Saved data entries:
- - -
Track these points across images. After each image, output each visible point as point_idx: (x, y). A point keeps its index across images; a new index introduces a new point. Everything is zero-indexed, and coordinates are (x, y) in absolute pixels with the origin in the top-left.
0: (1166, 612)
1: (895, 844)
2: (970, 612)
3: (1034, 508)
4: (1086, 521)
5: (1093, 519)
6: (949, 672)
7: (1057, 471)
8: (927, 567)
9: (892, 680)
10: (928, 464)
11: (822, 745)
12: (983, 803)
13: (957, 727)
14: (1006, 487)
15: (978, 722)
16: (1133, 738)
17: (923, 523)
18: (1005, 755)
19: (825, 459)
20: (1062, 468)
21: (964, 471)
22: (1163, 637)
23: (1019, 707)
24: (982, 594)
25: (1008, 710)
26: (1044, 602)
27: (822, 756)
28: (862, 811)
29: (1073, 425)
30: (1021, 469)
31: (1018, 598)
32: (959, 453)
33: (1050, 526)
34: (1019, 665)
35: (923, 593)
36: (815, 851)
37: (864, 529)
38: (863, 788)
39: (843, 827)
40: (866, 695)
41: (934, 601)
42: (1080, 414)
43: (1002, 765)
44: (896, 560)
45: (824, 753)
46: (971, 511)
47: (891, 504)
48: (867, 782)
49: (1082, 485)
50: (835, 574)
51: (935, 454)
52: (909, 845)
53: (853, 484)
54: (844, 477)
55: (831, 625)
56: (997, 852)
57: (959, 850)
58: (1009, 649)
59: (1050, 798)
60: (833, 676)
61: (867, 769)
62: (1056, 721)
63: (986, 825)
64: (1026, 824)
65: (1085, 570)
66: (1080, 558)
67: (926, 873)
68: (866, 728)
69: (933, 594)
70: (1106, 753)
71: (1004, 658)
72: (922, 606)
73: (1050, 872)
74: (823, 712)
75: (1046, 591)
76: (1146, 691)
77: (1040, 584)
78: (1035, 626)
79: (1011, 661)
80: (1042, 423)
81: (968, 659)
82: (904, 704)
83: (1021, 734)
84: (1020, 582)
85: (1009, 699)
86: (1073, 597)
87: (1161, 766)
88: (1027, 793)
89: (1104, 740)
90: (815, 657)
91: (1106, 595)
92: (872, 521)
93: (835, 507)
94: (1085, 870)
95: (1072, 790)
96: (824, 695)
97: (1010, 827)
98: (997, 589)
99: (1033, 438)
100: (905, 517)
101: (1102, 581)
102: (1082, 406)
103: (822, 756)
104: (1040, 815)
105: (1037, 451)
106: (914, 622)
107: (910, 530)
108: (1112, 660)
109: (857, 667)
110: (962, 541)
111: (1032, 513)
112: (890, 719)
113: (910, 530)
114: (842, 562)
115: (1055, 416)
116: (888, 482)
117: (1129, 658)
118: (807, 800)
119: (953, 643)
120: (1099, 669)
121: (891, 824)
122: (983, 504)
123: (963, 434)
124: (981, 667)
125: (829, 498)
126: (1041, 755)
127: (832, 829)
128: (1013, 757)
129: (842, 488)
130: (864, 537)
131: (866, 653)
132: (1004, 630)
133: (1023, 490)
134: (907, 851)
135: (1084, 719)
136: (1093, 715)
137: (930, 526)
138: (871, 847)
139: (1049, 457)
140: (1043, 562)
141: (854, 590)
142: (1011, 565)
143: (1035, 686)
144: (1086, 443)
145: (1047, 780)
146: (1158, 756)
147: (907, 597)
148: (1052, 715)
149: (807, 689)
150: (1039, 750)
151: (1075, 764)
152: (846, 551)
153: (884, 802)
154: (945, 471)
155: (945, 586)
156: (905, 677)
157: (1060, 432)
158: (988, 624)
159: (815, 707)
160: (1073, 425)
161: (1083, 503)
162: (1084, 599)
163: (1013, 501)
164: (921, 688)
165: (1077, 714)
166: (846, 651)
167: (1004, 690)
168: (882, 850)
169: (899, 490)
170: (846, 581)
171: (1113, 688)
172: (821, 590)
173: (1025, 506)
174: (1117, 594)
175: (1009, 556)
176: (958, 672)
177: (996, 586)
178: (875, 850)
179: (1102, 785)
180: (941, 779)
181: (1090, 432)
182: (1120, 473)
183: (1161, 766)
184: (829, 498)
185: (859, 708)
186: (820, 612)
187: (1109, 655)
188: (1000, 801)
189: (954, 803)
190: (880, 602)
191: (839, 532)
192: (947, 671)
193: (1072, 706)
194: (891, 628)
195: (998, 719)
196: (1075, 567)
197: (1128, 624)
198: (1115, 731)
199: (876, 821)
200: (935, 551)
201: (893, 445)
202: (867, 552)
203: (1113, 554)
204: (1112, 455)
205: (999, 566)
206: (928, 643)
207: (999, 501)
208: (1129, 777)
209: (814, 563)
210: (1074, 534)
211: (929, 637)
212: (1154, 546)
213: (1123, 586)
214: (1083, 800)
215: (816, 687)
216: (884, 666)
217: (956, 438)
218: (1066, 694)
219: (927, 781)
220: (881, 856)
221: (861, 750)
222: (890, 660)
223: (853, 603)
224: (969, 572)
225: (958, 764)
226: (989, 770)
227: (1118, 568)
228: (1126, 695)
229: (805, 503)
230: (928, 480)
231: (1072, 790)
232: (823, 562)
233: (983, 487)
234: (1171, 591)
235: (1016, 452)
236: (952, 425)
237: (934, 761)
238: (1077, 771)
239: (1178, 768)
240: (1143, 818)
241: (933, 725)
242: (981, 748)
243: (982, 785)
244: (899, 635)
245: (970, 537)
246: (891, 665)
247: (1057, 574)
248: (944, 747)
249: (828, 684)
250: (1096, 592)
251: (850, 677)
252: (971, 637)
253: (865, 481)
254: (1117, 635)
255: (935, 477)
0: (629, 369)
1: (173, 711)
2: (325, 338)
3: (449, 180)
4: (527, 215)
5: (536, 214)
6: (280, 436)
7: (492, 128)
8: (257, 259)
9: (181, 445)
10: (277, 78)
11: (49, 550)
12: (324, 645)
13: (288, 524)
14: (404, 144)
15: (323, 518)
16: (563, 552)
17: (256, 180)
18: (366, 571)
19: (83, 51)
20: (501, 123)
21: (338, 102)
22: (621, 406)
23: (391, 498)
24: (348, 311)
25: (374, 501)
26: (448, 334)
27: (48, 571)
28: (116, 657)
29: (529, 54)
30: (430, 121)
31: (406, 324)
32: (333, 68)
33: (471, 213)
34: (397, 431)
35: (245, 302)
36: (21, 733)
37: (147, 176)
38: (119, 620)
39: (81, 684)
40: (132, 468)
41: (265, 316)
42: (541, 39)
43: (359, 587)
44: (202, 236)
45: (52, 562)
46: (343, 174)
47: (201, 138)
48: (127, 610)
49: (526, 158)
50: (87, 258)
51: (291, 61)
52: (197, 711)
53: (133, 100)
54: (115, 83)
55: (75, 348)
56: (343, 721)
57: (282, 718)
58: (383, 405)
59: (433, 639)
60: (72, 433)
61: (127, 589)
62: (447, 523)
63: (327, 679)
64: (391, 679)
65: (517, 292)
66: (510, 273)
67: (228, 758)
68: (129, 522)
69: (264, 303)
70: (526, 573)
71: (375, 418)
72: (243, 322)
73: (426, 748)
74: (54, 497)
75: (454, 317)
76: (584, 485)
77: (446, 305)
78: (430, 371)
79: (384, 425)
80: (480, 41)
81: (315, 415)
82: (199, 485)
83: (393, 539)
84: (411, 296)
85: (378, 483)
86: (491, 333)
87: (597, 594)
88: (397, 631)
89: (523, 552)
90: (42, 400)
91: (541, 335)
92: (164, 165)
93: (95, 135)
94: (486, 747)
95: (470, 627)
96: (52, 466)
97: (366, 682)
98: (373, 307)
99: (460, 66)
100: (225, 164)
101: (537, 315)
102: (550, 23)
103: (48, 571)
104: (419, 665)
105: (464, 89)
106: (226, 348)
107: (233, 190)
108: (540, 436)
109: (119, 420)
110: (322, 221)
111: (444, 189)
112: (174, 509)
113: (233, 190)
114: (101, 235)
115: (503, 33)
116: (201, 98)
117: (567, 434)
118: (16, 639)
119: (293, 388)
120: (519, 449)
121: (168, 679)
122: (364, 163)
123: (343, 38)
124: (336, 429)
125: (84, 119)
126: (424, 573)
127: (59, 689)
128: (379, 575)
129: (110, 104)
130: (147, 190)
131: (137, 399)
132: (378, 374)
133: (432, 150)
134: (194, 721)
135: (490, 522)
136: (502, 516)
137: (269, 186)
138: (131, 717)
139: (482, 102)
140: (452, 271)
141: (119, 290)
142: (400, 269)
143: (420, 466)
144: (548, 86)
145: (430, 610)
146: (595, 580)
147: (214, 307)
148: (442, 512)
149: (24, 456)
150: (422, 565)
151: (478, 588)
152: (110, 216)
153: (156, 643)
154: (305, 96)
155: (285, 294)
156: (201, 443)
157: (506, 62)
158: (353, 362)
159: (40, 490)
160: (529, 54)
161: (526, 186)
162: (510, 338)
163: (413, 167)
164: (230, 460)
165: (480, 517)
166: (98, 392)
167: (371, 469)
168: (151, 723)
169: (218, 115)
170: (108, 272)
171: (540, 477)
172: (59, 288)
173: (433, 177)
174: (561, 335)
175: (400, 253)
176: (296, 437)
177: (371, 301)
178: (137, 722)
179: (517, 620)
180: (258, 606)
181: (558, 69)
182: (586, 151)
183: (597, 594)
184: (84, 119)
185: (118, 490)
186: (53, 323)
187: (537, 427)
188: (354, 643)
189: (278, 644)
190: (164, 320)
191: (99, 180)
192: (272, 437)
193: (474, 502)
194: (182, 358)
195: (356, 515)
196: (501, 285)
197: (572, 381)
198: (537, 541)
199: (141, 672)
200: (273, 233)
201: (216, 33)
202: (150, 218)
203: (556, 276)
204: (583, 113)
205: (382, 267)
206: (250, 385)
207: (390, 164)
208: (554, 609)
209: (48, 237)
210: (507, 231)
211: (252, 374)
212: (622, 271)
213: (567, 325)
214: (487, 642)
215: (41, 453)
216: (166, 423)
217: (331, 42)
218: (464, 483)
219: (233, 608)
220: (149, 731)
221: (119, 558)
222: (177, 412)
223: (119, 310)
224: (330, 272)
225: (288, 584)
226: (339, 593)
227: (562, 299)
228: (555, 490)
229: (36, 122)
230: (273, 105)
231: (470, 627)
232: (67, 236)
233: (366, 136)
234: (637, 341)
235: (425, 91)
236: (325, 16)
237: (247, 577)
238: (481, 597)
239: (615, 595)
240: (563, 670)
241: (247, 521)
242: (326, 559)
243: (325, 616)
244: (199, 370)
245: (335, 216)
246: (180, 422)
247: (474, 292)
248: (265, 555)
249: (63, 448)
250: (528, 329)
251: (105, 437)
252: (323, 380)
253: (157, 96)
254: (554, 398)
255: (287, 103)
- - -
Required work> Copy the listing from its first line through the line containing "27: (822, 756)", substituting "upper-left" for "top-left" and keeping everything else the same.

Answer to the task>
Track these points across images. After each image, output each visible point as point_idx: (x, y). A point keeps its index across images; a new index introduces a new point. Everything is zero-indexed, and coordinates are (x, y) in absolute pixels with the origin in the upper-left.
0: (1166, 612)
1: (895, 844)
2: (970, 612)
3: (1034, 508)
4: (1086, 521)
5: (1093, 519)
6: (949, 672)
7: (1057, 471)
8: (927, 567)
9: (892, 680)
10: (928, 464)
11: (822, 745)
12: (983, 803)
13: (957, 727)
14: (1006, 487)
15: (978, 722)
16: (1133, 738)
17: (923, 523)
18: (1005, 755)
19: (825, 459)
20: (1062, 468)
21: (964, 471)
22: (1163, 637)
23: (1019, 707)
24: (982, 594)
25: (1008, 710)
26: (1044, 602)
27: (822, 756)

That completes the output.